- _Remote sensing object lists_:
----

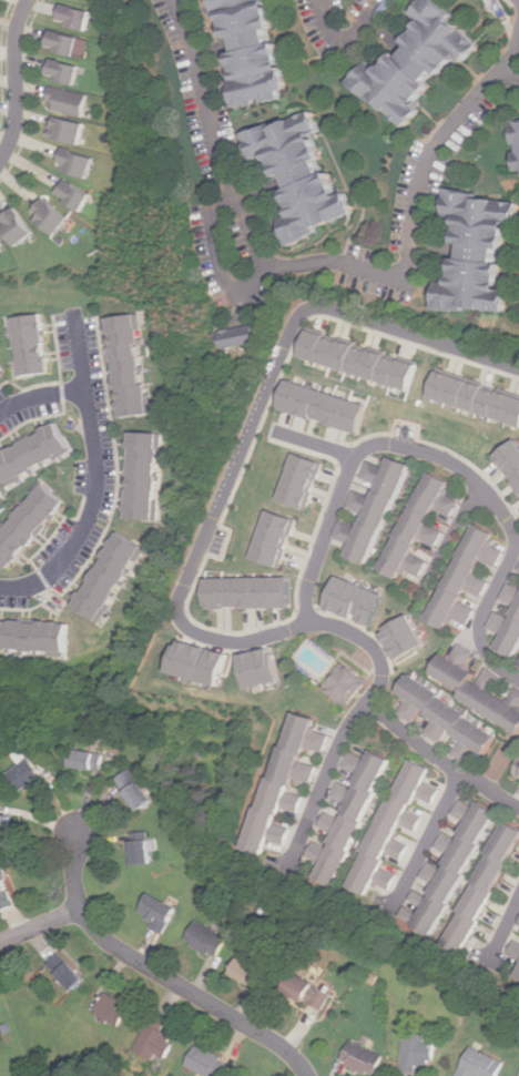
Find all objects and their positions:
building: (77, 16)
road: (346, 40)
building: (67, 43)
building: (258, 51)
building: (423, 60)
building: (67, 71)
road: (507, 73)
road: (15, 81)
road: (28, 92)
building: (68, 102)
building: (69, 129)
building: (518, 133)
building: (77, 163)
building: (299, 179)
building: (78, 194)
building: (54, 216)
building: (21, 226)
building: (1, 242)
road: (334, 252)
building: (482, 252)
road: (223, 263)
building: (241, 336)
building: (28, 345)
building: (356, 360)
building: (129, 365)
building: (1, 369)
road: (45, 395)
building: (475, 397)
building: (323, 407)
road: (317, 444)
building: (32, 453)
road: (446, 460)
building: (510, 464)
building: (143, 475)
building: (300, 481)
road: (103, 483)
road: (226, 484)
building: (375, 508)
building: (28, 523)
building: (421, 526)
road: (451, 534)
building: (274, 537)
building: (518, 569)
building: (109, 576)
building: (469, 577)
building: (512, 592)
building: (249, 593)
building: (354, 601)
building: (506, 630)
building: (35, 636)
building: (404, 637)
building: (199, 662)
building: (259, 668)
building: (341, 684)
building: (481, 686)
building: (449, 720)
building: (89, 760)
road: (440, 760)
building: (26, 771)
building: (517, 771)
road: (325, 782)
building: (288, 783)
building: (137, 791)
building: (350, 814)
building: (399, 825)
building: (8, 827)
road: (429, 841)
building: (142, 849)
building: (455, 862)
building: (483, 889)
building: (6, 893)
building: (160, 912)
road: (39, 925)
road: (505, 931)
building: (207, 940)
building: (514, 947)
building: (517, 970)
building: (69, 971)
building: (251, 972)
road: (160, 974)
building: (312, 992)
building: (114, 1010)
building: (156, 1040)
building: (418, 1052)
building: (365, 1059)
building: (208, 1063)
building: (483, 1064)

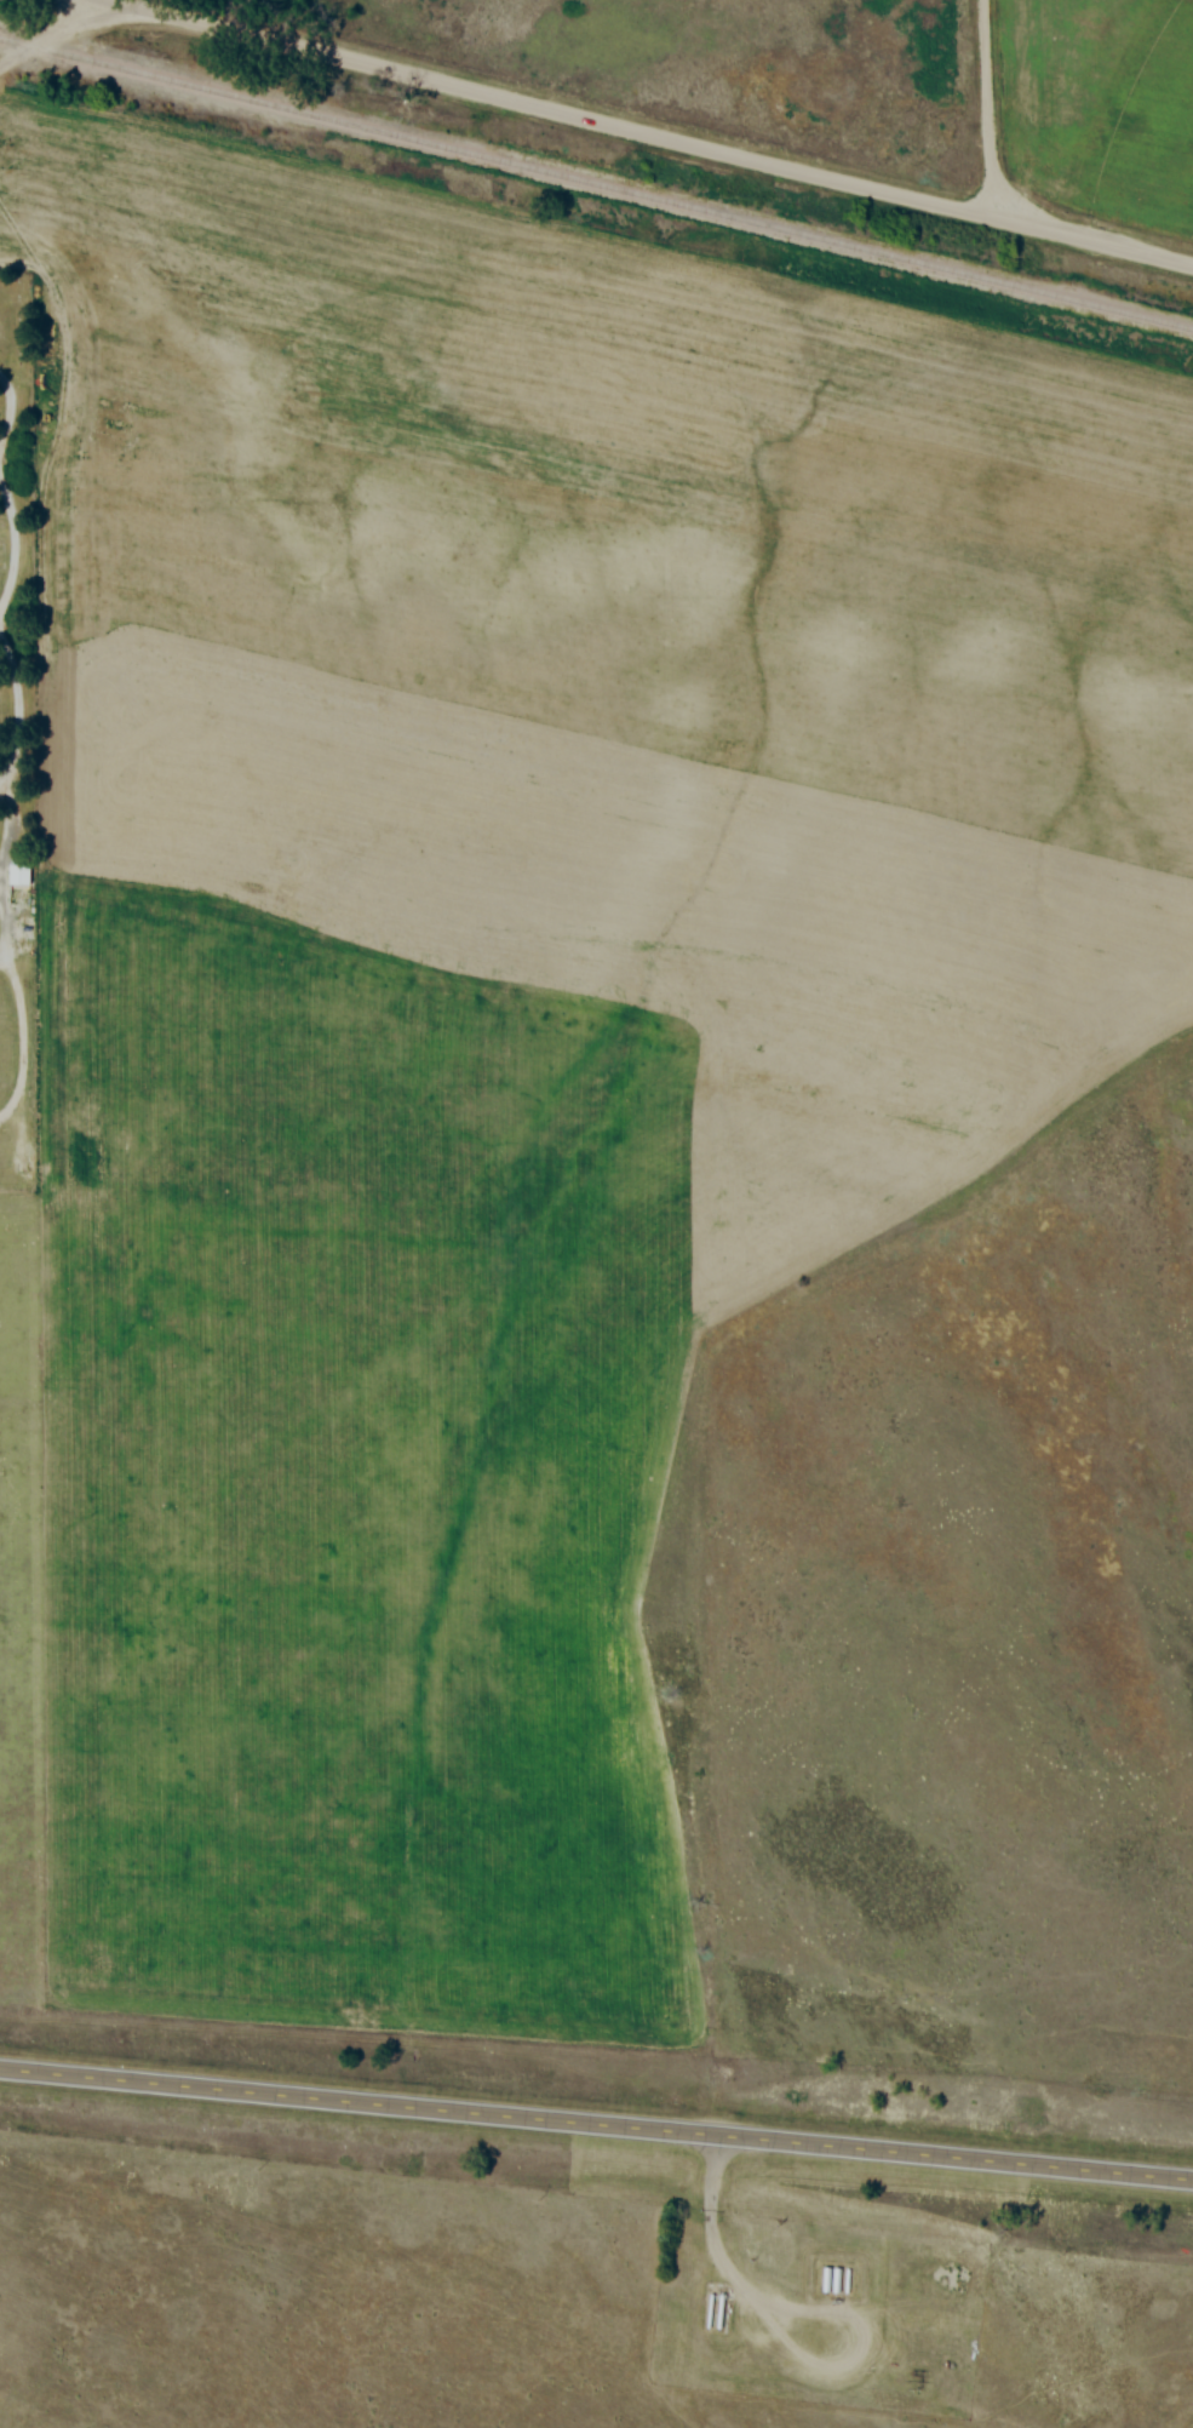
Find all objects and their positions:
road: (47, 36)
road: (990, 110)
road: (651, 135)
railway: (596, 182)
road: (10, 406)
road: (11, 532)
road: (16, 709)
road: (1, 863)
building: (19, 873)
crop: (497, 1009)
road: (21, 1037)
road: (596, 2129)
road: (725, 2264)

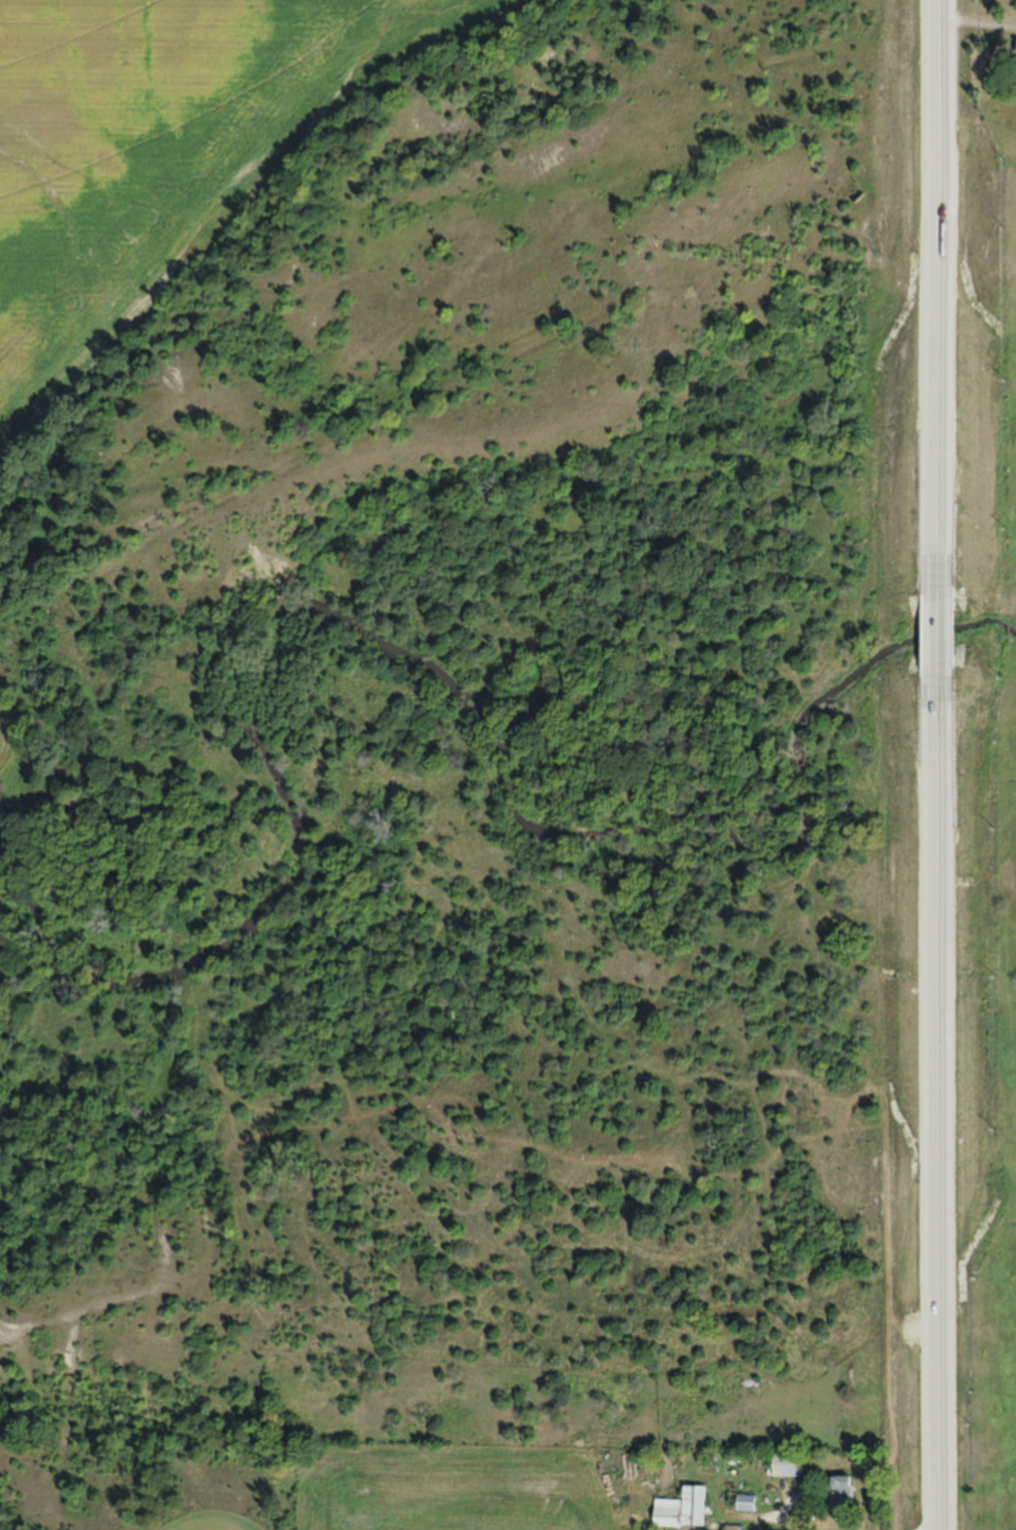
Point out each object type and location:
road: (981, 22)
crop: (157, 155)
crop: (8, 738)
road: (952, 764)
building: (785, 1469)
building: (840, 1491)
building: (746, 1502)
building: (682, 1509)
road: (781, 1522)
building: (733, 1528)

----

- _ASSIGNMENT_:
Each line of the records is to be reproduced exactly, and each picture dropped.

- _TASK SOLUTION_:
Find all objects and their positions:
building: (77, 16)
road: (346, 40)
building: (67, 43)
building: (258, 51)
building: (423, 60)
building: (67, 71)
road: (507, 73)
road: (15, 81)
road: (28, 92)
building: (68, 102)
building: (69, 129)
building: (518, 133)
building: (77, 163)
building: (299, 179)
building: (78, 194)
building: (54, 216)
building: (21, 226)
building: (1, 242)
road: (334, 252)
building: (482, 252)
road: (223, 263)
building: (241, 336)
building: (28, 345)
building: (356, 360)
building: (129, 365)
building: (1, 369)
road: (45, 395)
building: (475, 397)
building: (323, 407)
road: (317, 444)
building: (32, 453)
road: (446, 460)
building: (510, 464)
building: (143, 475)
building: (300, 481)
road: (103, 483)
road: (226, 484)
building: (375, 508)
building: (28, 523)
building: (421, 526)
road: (451, 534)
building: (274, 537)
building: (518, 569)
building: (109, 576)
building: (469, 577)
building: (512, 592)
building: (249, 593)
building: (354, 601)
building: (506, 630)
building: (35, 636)
building: (404, 637)
building: (199, 662)
building: (259, 668)
building: (341, 684)
building: (481, 686)
building: (449, 720)
building: (89, 760)
road: (440, 760)
building: (26, 771)
building: (517, 771)
road: (325, 782)
building: (288, 783)
building: (137, 791)
building: (350, 814)
building: (399, 825)
building: (8, 827)
road: (429, 841)
building: (142, 849)
building: (455, 862)
building: (483, 889)
building: (6, 893)
building: (160, 912)
road: (39, 925)
road: (505, 931)
building: (207, 940)
building: (514, 947)
building: (517, 970)
building: (69, 971)
building: (251, 972)
road: (160, 974)
building: (312, 992)
building: (114, 1010)
building: (156, 1040)
building: (418, 1052)
building: (365, 1059)
building: (208, 1063)
building: (483, 1064)

Find all objects and their positions:
road: (47, 36)
road: (990, 110)
road: (651, 135)
railway: (596, 182)
road: (10, 406)
road: (11, 532)
road: (16, 709)
road: (1, 863)
building: (19, 873)
crop: (497, 1009)
road: (21, 1037)
road: (596, 2129)
road: (725, 2264)

Point out each object type and location:
road: (981, 22)
crop: (157, 155)
crop: (8, 738)
road: (952, 764)
building: (785, 1469)
building: (840, 1491)
building: (746, 1502)
building: (682, 1509)
road: (781, 1522)
building: (733, 1528)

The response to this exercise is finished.